Written request
Repeat the rows below word for word, starting with the line that contains "droning [586, 1210]" and ending after the line that contains "at (794, 363).".

Dataset content
------------------------------------------------------------------------
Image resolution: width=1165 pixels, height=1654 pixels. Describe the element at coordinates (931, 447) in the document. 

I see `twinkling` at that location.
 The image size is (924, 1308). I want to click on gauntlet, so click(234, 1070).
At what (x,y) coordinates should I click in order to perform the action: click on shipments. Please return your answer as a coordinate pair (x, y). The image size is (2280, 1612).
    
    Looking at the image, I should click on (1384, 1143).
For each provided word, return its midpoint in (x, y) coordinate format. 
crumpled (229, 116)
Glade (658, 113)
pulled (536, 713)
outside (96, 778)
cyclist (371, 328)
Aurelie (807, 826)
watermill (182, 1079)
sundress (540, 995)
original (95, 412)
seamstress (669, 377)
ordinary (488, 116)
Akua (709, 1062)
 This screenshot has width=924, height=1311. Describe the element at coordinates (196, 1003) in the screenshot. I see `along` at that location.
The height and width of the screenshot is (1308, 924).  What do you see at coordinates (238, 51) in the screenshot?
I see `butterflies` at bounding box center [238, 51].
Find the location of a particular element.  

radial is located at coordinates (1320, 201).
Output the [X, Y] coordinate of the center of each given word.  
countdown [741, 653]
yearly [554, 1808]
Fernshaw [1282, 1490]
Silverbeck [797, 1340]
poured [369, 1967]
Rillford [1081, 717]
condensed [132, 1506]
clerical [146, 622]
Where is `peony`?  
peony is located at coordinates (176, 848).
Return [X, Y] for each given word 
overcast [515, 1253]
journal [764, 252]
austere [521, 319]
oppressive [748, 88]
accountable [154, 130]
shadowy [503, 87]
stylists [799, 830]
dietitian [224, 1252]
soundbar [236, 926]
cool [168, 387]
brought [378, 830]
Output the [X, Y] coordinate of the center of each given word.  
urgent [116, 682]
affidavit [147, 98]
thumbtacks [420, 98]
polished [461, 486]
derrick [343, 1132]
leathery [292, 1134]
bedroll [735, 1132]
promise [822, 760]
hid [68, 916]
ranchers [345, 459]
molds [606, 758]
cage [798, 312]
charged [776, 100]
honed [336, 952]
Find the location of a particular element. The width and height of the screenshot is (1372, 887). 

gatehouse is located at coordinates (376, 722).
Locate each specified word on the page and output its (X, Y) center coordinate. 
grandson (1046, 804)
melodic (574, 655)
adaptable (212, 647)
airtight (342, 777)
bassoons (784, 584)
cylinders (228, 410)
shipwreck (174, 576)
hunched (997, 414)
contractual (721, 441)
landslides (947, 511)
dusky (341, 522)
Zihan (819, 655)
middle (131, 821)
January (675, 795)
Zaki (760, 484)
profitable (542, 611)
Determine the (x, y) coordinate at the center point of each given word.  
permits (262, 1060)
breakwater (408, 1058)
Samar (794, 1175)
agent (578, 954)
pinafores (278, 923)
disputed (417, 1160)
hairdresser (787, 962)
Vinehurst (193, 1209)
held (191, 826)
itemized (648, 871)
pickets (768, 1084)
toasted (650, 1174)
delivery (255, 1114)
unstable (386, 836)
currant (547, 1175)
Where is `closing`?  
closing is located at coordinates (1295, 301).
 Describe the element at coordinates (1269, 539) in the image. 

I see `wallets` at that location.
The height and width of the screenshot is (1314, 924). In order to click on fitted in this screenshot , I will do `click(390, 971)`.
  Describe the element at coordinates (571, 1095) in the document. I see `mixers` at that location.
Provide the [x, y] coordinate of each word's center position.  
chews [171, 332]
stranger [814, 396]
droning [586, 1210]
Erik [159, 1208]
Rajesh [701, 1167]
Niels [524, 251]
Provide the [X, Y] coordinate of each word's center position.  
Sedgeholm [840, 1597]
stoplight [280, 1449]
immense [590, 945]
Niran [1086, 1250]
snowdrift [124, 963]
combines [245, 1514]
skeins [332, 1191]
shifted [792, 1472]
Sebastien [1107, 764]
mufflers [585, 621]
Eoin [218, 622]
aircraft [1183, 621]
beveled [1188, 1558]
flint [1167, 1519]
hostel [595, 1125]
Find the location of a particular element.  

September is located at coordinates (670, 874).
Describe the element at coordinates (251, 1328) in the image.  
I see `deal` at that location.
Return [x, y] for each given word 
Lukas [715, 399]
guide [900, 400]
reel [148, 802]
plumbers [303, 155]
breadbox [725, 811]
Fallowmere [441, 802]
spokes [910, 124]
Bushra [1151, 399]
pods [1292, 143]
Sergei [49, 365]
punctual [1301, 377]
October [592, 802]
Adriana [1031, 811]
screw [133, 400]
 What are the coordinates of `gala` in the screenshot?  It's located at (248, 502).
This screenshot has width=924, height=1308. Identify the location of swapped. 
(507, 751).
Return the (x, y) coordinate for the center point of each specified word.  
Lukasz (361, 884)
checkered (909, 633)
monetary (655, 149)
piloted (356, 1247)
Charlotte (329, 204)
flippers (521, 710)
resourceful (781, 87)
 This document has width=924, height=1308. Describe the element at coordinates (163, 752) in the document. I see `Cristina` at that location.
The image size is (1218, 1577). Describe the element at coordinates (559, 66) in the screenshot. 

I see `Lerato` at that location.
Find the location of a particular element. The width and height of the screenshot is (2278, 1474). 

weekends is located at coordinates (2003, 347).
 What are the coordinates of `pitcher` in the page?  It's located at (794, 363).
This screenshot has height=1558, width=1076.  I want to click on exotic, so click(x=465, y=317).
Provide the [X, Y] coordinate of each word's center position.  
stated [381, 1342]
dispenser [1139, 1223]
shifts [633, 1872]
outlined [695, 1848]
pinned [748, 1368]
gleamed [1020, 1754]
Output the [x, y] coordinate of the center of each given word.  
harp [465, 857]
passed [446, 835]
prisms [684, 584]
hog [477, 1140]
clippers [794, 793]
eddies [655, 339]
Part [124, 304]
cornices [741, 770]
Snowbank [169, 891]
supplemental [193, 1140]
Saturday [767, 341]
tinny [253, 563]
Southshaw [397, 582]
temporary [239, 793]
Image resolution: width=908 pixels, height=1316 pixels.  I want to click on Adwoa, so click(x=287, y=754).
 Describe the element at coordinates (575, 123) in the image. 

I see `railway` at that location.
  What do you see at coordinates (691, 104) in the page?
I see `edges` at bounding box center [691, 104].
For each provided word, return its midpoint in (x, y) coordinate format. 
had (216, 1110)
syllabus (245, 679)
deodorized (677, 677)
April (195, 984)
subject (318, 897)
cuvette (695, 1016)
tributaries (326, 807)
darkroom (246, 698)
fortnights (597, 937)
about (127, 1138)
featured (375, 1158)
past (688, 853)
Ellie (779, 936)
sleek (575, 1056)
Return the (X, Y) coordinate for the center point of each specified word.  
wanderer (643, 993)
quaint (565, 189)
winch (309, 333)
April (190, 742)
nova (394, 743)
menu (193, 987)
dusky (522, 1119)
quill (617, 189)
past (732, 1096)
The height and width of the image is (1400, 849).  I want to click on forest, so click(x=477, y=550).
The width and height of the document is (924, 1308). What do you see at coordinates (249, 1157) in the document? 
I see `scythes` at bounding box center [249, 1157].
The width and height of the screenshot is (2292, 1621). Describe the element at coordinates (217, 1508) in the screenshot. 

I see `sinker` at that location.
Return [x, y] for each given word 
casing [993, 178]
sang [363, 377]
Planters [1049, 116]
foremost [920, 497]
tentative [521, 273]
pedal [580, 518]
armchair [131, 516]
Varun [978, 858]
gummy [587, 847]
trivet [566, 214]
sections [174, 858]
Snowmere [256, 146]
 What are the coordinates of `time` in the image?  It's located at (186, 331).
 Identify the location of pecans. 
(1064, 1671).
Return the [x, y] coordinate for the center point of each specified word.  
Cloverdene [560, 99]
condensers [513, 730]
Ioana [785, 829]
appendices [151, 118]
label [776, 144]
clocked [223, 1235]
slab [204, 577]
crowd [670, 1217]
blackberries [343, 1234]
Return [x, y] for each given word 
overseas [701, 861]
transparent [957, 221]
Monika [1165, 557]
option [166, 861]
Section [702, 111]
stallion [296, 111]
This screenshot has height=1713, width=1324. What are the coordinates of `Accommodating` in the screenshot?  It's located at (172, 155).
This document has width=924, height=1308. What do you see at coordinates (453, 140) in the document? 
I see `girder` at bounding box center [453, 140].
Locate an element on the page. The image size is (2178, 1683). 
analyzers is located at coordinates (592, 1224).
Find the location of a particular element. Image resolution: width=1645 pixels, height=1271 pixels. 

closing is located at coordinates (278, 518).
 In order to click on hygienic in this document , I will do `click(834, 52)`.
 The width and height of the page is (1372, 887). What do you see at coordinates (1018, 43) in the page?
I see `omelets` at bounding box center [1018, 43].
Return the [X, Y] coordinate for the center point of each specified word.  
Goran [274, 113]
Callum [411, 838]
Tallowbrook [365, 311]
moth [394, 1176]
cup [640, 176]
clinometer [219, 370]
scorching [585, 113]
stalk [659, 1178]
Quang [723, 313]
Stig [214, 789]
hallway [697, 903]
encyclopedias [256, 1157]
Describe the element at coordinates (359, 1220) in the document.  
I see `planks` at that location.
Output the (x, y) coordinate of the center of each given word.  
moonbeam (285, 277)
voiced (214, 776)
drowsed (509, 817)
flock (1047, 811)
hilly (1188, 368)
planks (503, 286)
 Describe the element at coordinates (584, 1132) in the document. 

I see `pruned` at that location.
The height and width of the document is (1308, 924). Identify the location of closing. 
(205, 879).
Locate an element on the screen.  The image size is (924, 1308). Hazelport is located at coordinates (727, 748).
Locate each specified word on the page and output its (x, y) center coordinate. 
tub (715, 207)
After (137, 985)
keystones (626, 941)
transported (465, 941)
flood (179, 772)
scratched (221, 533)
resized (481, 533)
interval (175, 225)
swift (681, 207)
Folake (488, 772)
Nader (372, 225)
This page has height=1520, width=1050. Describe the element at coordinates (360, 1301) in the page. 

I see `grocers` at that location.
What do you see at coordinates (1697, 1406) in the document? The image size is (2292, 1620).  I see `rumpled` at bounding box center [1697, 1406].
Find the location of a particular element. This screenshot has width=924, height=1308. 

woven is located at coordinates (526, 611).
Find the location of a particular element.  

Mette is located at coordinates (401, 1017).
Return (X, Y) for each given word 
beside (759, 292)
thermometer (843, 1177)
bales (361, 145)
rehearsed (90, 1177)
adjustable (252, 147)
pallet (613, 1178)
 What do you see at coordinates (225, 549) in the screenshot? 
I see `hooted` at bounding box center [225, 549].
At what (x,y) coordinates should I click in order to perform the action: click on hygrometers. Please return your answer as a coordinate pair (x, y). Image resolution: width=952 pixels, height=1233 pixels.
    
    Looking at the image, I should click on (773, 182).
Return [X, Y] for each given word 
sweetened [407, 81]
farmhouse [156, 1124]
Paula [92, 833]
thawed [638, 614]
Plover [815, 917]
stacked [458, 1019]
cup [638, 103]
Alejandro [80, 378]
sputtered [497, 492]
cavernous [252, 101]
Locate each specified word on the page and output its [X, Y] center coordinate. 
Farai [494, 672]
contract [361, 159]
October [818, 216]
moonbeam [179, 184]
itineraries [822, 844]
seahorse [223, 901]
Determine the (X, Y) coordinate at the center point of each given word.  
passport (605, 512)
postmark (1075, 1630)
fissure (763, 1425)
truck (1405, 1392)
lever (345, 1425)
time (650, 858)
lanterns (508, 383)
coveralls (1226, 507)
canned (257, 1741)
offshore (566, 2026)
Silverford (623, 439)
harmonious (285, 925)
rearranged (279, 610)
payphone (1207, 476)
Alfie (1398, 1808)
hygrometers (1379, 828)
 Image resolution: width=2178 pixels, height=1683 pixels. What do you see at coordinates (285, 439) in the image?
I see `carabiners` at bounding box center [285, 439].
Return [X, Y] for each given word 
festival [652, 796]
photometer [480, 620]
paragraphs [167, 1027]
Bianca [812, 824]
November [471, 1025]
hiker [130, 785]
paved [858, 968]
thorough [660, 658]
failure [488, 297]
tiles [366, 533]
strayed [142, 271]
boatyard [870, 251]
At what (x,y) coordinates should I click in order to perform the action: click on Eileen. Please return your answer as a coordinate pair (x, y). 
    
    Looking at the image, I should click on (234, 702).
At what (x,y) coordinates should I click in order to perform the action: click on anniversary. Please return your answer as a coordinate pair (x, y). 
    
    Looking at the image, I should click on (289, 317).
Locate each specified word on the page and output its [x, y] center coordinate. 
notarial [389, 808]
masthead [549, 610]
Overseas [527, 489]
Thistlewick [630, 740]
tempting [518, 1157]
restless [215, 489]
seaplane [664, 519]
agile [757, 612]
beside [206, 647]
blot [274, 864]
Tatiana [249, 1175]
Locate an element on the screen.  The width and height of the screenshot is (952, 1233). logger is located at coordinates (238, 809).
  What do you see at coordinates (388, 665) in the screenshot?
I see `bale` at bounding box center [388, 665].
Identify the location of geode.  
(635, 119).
------------------------------------------------------------------------
Exercise response
droning [586, 1210]
Erik [159, 1208]
Rajesh [701, 1167]
Niels [524, 251]
Provide the [X, Y] coordinate of each word's center position.  
Sedgeholm [840, 1597]
stoplight [280, 1449]
immense [590, 945]
Niran [1086, 1250]
snowdrift [124, 963]
combines [245, 1514]
skeins [332, 1191]
shifted [792, 1472]
Sebastien [1107, 764]
mufflers [585, 621]
Eoin [218, 622]
aircraft [1183, 621]
beveled [1188, 1558]
flint [1167, 1519]
hostel [595, 1125]
Find the location of a particular element.  

September is located at coordinates (670, 874).
Describe the element at coordinates (251, 1328) in the image.  
I see `deal` at that location.
Return [x, y] for each given word 
Lukas [715, 399]
guide [900, 400]
reel [148, 802]
plumbers [303, 155]
breadbox [725, 811]
Fallowmere [441, 802]
spokes [910, 124]
Bushra [1151, 399]
pods [1292, 143]
Sergei [49, 365]
punctual [1301, 377]
October [592, 802]
Adriana [1031, 811]
screw [133, 400]
 What are the coordinates of `gala` in the screenshot?  It's located at (248, 502).
This screenshot has width=924, height=1308. Identify the location of swapped. 
(507, 751).
Return the (x, y) coordinate for the center point of each specified word.  
Lukasz (361, 884)
checkered (909, 633)
monetary (655, 149)
piloted (356, 1247)
Charlotte (329, 204)
flippers (521, 710)
resourceful (781, 87)
 This document has width=924, height=1308. Describe the element at coordinates (163, 752) in the document. I see `Cristina` at that location.
The image size is (1218, 1577). Describe the element at coordinates (559, 66) in the screenshot. 

I see `Lerato` at that location.
Find the location of a particular element. The width and height of the screenshot is (2278, 1474). 

weekends is located at coordinates (2003, 347).
 What are the coordinates of `pitcher` in the page?  It's located at (794, 363).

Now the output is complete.